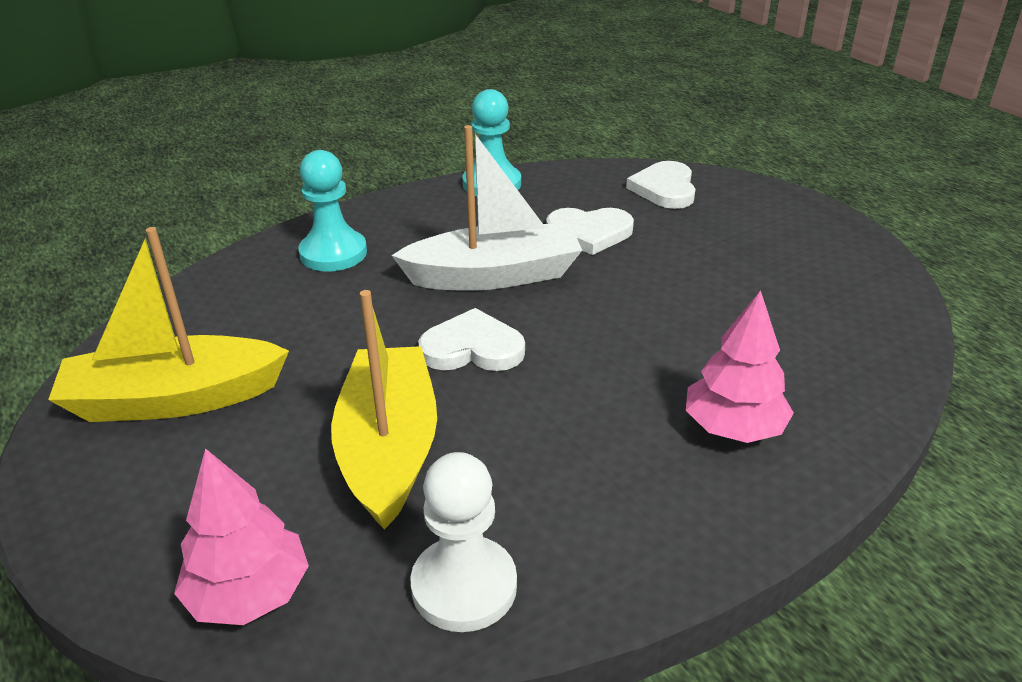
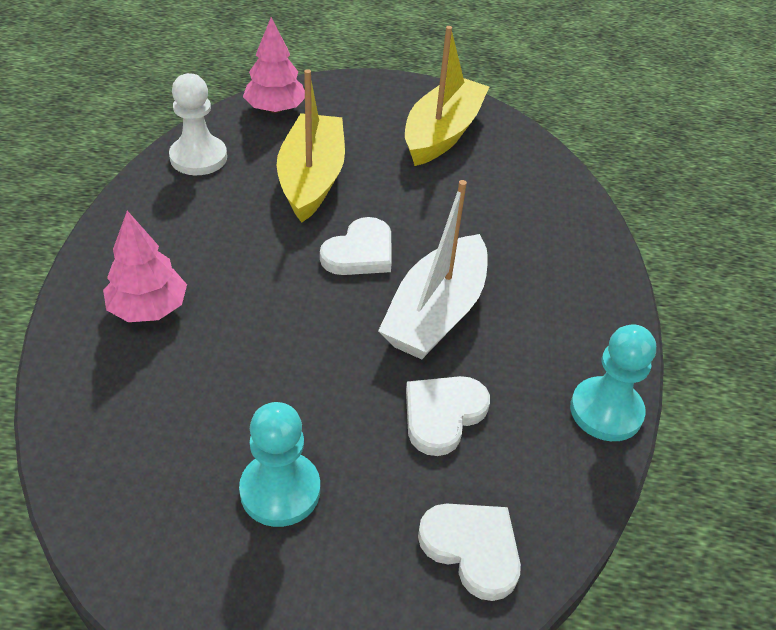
camera: 125 degrees right, 10 degrees up
(333, 253) = (555, 251): turquoise pawn -> turquoise pawn (280, 490)
(389, 449) = (311, 179): yellow boat -> yellow boat turned 120 degrees counterclockwise

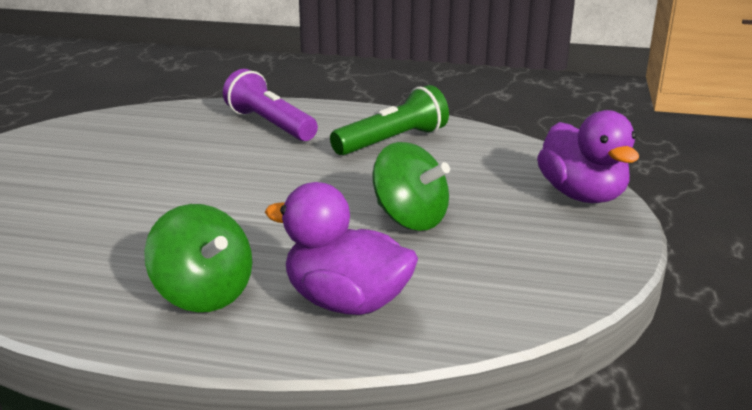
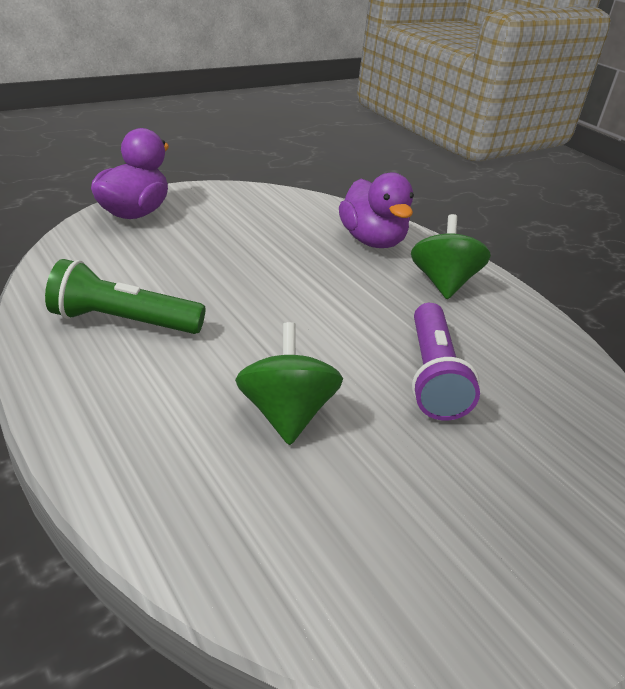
camera: 140 degrees left, 10 degrees up
(270, 125) = (172, 428): purple flashlight -> purple flashlight (433, 375)
(410, 219) = (259, 256): green spinning top -> green spinning top (286, 413)

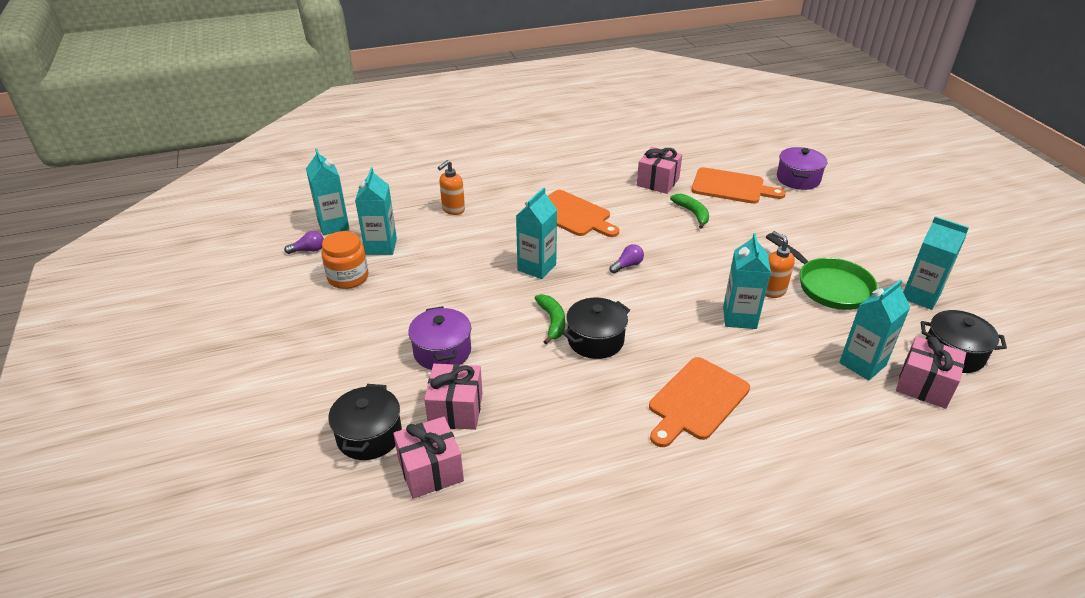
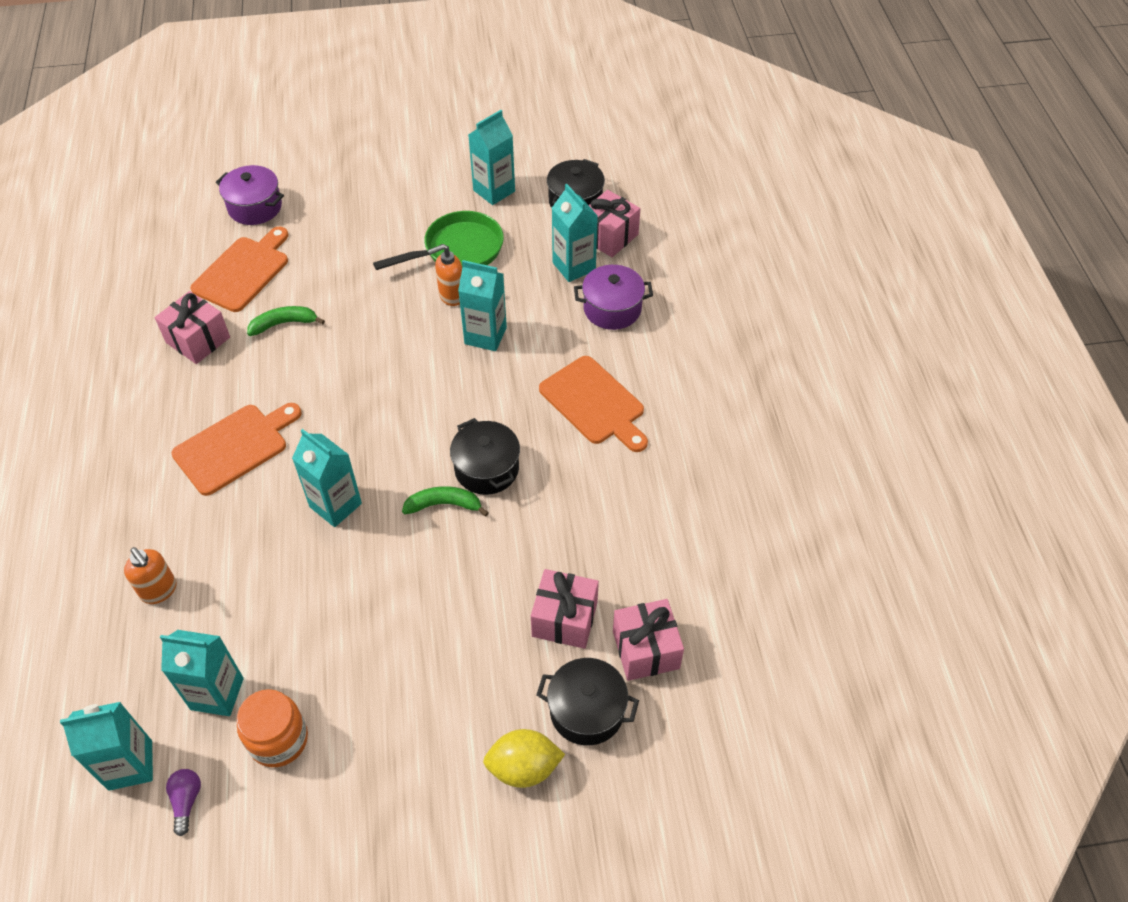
camera: 80 degrees left, 15 degrees up
(320, 402) = (524, 768): none -> yellow lemon
(442, 351) = (466, 626): purple pot -> purple pot (612, 309)
(627, 265) = (364, 411): purple light bulb -> none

How to complete this task | What is needed here is an exact transcription of every record above, with images excluded.

Worked solution |
camera: 125 degrees right, 10 degrees up
(333, 253) = (555, 251): turquoise pawn -> turquoise pawn (280, 490)
(389, 449) = (311, 179): yellow boat -> yellow boat turned 120 degrees counterclockwise

camera: 140 degrees left, 10 degrees up
(270, 125) = (172, 428): purple flashlight -> purple flashlight (433, 375)
(410, 219) = (259, 256): green spinning top -> green spinning top (286, 413)

camera: 80 degrees left, 15 degrees up
(320, 402) = (524, 768): none -> yellow lemon
(442, 351) = (466, 626): purple pot -> purple pot (612, 309)
(627, 265) = (364, 411): purple light bulb -> none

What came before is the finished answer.